• What is needed: Below are the entries; give again exactly the lines from the one mentioning "none -> pink brick L13:N13 level 2" through the one mentioning "none -> grey round brick C5 level 1", inclusive.

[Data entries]
:::

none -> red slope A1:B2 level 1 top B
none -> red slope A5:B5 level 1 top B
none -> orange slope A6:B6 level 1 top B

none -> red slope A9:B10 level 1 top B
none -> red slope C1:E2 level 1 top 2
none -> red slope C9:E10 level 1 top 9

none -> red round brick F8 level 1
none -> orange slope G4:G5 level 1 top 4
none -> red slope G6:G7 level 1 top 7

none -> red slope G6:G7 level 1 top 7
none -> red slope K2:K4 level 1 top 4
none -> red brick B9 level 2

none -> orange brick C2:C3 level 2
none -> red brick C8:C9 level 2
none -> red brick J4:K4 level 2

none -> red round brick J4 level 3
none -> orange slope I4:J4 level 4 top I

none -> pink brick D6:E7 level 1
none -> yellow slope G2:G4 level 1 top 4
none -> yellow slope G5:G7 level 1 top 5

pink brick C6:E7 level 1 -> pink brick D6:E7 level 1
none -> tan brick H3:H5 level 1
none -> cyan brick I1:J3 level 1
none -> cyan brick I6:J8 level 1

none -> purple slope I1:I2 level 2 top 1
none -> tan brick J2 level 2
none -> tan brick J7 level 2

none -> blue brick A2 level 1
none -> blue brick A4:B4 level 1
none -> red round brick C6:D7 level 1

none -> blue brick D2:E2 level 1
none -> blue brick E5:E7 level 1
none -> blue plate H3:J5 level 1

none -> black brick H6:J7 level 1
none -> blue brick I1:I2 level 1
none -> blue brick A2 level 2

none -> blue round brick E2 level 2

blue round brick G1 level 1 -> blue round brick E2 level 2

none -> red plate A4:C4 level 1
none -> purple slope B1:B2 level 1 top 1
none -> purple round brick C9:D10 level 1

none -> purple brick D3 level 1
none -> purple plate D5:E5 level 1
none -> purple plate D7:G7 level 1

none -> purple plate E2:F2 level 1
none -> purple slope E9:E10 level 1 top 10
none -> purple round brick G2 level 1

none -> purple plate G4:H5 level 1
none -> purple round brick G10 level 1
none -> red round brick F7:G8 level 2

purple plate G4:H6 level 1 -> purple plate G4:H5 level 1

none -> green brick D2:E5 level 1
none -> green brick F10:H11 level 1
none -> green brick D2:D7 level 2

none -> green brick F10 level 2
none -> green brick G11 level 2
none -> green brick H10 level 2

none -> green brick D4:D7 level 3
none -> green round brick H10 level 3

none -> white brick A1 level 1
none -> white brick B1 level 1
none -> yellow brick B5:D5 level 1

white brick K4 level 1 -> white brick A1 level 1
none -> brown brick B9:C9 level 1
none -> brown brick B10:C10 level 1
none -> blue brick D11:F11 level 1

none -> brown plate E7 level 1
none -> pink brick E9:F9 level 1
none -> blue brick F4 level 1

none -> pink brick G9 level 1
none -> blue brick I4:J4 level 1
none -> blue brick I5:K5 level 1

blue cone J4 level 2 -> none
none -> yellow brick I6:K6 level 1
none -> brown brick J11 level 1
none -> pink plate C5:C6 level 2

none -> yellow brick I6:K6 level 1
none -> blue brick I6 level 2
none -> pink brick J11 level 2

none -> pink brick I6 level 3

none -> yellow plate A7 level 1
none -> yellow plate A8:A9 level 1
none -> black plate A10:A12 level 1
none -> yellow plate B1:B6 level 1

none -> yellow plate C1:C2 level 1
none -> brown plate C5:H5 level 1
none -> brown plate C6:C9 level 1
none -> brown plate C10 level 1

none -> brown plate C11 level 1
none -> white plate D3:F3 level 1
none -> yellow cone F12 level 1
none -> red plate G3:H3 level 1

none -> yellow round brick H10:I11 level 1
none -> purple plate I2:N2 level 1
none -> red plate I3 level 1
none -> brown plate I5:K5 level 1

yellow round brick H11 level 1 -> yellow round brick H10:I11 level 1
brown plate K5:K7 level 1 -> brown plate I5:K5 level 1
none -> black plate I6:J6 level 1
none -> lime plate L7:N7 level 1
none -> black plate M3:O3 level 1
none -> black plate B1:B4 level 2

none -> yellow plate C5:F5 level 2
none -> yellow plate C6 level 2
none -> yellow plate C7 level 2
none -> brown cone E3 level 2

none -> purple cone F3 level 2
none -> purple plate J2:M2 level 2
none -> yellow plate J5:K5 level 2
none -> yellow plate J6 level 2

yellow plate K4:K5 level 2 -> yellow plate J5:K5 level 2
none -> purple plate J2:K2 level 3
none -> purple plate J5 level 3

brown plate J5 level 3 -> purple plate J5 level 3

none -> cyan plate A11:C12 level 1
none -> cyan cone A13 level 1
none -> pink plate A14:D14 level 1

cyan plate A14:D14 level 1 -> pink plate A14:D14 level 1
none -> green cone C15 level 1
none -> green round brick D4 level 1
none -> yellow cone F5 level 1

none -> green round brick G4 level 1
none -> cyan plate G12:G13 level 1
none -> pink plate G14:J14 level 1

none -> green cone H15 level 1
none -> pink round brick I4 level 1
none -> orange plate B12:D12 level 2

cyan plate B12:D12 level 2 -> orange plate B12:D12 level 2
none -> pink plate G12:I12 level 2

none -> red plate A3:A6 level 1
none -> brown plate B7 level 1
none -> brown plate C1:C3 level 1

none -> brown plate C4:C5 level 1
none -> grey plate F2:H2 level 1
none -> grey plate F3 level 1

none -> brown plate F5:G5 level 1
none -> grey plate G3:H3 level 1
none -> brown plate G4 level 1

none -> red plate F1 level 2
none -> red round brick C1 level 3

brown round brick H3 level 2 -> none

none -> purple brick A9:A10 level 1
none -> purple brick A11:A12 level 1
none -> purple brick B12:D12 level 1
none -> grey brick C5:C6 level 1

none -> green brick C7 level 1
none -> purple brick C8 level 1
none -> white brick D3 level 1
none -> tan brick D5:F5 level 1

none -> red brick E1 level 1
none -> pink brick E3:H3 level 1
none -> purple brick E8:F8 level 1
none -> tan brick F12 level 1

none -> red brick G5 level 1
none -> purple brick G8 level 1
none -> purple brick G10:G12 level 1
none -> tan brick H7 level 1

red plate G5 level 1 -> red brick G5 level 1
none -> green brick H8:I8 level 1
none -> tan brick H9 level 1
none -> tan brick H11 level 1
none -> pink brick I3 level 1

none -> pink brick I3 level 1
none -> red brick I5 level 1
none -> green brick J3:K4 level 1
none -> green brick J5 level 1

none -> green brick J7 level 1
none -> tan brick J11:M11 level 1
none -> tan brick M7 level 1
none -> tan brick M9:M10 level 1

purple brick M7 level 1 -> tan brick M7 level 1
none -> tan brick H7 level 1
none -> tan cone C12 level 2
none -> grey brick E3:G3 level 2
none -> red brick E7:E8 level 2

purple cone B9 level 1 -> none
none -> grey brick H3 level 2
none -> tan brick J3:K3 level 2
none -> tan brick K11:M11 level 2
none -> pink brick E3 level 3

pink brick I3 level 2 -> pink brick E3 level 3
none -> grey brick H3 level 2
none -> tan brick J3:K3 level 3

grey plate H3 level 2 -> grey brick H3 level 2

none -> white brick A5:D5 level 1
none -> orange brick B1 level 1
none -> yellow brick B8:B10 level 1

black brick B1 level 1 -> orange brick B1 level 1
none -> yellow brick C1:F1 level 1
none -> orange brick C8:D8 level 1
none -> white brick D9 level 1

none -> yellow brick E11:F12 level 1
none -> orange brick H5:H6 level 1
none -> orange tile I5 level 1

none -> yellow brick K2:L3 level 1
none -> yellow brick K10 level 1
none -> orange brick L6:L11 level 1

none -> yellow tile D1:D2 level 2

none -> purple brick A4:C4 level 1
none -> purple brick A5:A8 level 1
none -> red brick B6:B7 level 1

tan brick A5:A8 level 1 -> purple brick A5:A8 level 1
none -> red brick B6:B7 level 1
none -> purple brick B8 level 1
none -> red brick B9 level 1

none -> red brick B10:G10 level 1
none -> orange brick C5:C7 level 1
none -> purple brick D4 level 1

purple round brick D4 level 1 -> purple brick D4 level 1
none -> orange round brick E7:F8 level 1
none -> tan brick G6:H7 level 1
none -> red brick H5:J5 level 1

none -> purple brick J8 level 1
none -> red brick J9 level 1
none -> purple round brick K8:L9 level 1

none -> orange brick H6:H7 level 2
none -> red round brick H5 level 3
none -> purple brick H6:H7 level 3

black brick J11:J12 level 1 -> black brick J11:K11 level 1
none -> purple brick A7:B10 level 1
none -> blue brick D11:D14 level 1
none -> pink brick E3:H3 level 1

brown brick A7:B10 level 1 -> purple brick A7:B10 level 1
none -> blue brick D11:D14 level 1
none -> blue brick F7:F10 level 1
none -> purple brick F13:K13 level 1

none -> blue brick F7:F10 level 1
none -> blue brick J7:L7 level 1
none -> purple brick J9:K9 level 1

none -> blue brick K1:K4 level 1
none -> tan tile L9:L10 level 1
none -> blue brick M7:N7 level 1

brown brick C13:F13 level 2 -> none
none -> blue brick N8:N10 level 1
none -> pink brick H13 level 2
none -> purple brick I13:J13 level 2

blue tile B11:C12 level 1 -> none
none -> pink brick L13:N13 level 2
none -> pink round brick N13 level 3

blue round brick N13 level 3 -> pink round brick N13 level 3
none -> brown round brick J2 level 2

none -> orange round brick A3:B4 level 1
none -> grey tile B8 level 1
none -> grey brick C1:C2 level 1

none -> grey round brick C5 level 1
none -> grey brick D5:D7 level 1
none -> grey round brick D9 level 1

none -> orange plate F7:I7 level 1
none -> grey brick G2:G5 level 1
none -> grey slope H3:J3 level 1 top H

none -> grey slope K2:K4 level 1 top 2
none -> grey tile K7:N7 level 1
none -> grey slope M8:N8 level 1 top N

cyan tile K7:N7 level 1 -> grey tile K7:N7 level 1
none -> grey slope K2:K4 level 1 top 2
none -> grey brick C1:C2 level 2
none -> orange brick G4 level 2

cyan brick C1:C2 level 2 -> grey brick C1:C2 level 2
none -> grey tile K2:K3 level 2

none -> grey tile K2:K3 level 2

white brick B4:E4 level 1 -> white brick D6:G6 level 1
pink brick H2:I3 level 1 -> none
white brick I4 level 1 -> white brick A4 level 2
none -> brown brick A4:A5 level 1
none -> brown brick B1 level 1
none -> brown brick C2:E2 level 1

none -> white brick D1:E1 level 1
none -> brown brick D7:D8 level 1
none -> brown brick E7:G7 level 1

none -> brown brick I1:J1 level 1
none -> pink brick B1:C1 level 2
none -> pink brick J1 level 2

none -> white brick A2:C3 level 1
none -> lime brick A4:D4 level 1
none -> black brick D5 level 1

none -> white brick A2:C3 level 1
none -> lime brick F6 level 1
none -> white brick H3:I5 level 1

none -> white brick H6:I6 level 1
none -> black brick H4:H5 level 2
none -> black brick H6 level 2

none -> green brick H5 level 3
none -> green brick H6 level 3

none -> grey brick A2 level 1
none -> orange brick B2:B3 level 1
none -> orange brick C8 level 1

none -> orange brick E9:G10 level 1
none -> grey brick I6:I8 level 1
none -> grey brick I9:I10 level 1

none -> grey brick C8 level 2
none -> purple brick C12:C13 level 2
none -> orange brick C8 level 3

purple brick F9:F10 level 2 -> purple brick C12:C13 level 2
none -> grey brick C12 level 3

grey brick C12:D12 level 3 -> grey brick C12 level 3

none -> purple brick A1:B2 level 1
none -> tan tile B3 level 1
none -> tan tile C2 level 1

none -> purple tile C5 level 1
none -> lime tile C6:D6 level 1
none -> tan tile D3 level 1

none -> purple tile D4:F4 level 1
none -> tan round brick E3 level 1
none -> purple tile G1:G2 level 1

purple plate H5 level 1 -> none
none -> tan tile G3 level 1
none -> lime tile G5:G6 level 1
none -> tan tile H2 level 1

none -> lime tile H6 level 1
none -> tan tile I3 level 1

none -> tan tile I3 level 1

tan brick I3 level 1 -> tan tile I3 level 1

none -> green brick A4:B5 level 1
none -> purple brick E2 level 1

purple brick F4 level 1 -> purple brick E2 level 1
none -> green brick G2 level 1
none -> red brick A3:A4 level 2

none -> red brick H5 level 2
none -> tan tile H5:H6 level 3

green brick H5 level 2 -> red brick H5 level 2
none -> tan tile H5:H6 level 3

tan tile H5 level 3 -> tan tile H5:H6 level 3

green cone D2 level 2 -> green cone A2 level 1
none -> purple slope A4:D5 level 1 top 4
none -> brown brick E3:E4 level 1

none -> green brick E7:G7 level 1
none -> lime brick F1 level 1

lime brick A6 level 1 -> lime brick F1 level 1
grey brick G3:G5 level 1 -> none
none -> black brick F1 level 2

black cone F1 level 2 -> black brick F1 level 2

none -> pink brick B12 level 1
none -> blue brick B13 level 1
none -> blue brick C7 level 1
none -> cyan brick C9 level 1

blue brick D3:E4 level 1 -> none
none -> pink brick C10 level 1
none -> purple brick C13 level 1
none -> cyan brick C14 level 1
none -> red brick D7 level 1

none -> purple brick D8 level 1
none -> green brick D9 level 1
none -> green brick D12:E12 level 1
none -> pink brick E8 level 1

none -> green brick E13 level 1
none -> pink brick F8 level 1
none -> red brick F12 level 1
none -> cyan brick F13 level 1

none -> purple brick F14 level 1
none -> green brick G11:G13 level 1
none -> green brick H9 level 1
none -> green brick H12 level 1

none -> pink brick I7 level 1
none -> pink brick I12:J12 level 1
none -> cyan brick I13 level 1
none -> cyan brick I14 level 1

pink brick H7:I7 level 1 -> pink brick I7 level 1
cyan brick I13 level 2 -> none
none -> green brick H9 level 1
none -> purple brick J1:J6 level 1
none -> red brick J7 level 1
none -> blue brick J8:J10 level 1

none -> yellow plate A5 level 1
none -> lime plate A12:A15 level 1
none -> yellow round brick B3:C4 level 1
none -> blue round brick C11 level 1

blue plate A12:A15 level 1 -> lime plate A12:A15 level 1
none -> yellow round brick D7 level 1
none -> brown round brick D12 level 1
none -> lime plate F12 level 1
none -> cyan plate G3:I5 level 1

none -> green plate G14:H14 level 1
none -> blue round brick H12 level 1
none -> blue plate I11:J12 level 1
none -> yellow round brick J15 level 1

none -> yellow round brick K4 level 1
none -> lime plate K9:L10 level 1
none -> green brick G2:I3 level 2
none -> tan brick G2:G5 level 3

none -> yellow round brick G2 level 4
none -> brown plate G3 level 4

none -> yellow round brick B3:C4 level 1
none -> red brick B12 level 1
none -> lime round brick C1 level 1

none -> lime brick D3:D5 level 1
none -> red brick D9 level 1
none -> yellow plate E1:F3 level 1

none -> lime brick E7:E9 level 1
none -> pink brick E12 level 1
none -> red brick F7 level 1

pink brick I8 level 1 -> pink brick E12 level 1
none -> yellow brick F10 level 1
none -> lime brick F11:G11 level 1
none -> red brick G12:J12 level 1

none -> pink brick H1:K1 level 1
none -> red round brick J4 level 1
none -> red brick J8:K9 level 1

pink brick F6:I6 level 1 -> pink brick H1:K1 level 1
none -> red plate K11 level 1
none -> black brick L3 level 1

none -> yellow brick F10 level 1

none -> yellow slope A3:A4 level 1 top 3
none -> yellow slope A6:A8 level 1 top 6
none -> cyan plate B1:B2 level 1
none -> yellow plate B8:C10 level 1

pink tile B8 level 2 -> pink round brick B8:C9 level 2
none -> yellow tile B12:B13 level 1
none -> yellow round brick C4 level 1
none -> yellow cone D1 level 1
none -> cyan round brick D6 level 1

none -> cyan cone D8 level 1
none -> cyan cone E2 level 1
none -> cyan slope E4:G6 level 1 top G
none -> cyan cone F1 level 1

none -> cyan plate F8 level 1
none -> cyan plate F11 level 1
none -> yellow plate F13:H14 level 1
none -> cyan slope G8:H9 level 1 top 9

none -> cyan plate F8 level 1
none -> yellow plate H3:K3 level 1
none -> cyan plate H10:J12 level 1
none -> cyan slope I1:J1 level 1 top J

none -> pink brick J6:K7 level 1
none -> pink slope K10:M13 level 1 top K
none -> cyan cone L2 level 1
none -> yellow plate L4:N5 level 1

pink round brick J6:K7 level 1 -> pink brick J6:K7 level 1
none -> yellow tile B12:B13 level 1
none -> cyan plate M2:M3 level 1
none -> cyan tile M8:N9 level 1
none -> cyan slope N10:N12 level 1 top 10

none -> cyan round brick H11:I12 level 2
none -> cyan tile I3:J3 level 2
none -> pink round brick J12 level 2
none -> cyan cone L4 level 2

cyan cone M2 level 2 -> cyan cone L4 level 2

:::

• The answer:
none -> pink brick L13:N13 level 2
none -> pink round brick N13 level 3

blue round brick N13 level 3 -> pink round brick N13 level 3
none -> brown round brick J2 level 2

none -> orange round brick A3:B4 level 1
none -> grey tile B8 level 1
none -> grey brick C1:C2 level 1

none -> grey round brick C5 level 1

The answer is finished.